◆ **TASK TO CARRY OUT**:
Of all the entries below, retype only the lines from the one with "P202 pin 2: PWR_IN -> GND" through the one with "R204: 2.7k (+3V3, RAMP) -> 2.7k (DIS, RAMP)", exactly as they appear.

◆ **DATASET ENTRIES**:
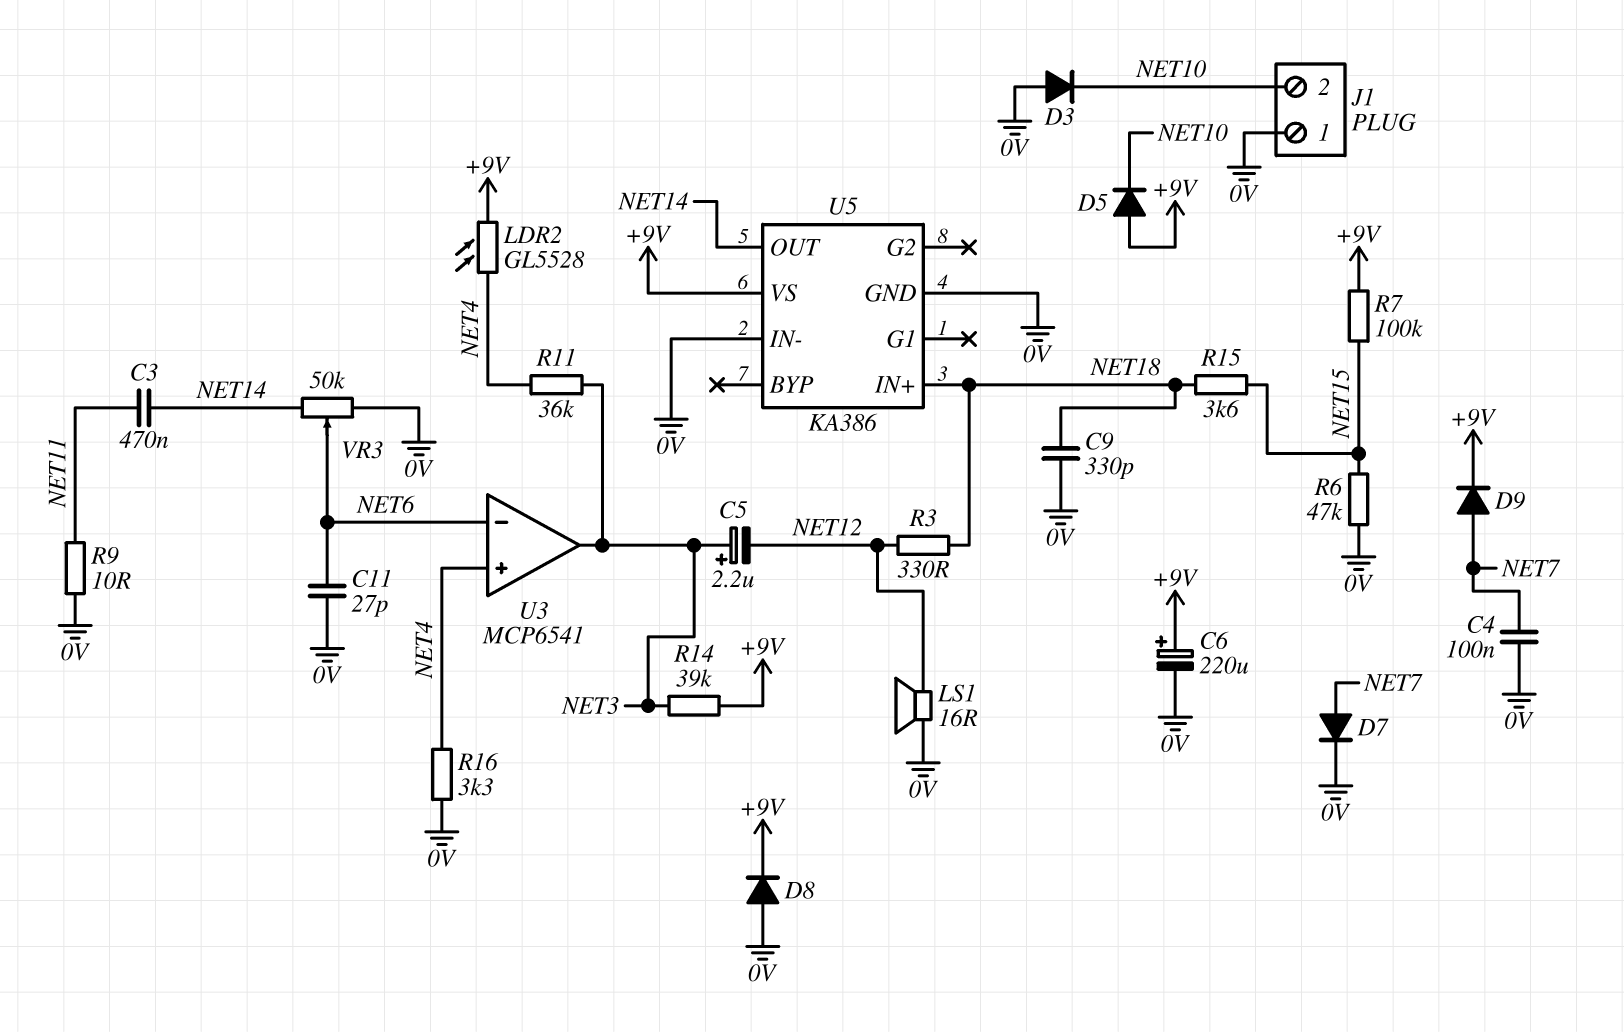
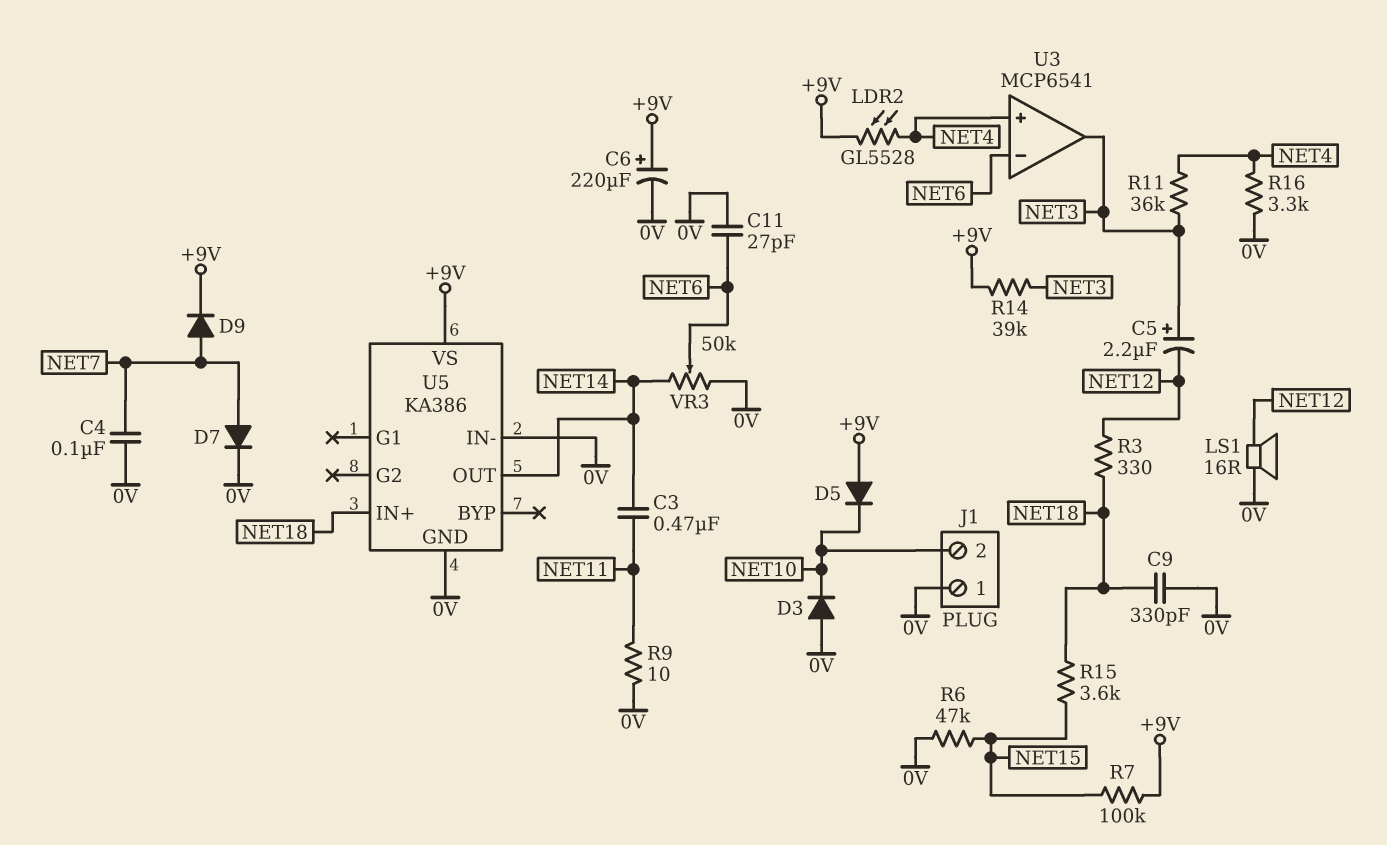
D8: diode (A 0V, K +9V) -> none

--

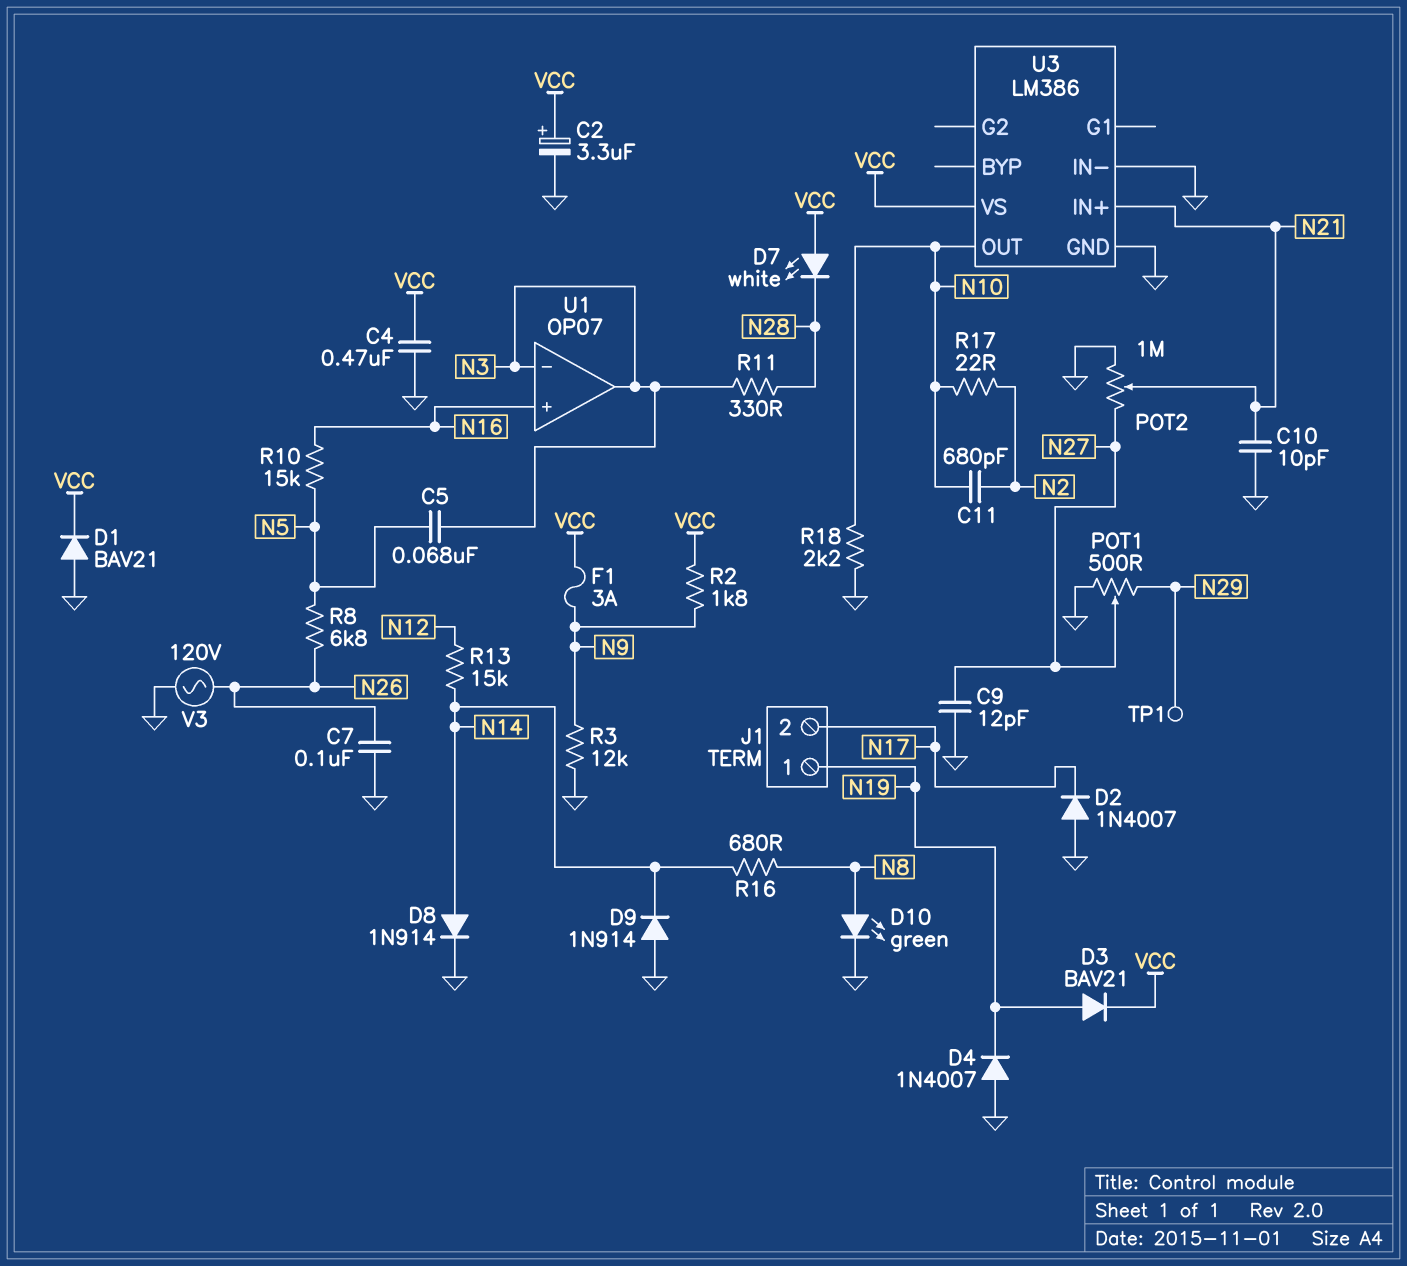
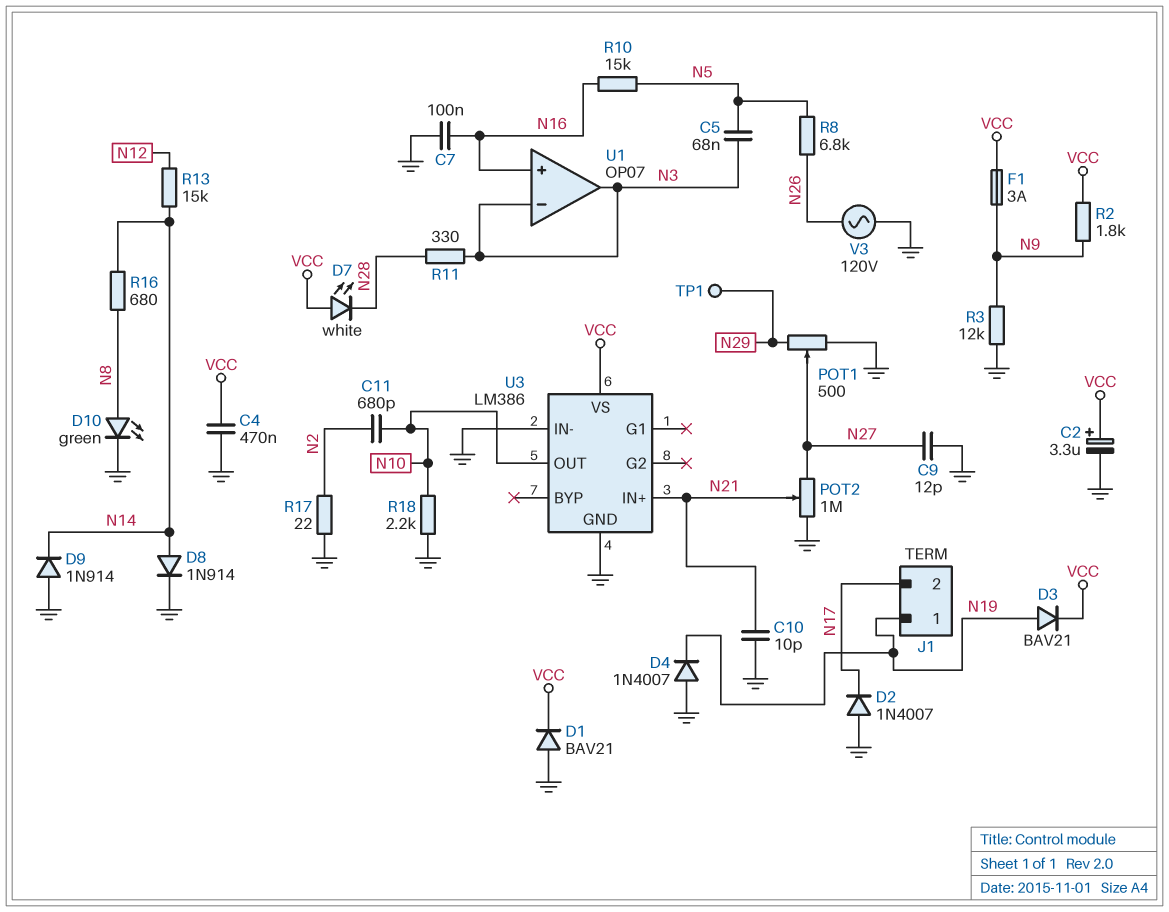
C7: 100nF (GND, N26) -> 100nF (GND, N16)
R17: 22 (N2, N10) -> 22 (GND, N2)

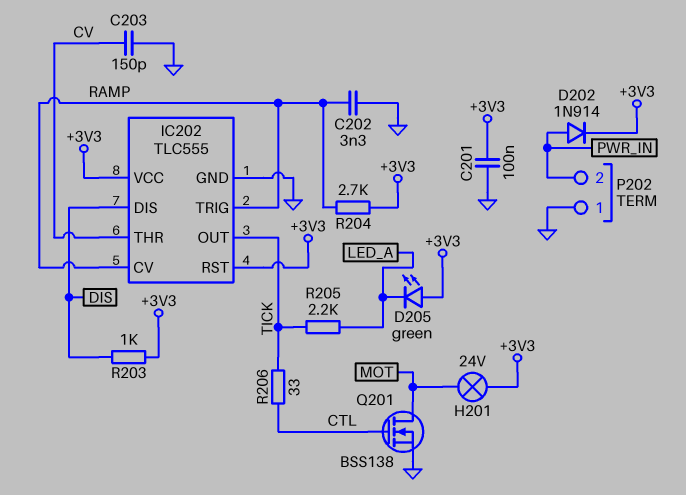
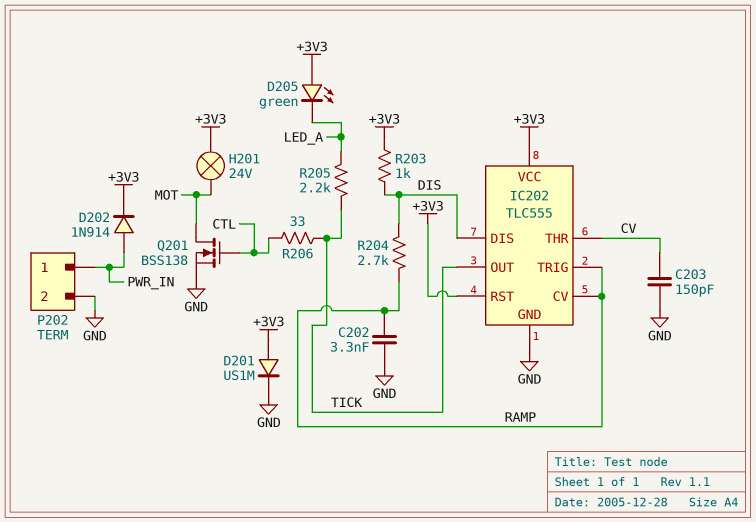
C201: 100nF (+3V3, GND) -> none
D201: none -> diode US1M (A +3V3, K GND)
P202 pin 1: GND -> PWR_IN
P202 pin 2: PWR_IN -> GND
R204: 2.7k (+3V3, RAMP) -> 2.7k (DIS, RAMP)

◆ **RESULT OF THIS EXERCISE**:
P202 pin 2: PWR_IN -> GND
R204: 2.7k (+3V3, RAMP) -> 2.7k (DIS, RAMP)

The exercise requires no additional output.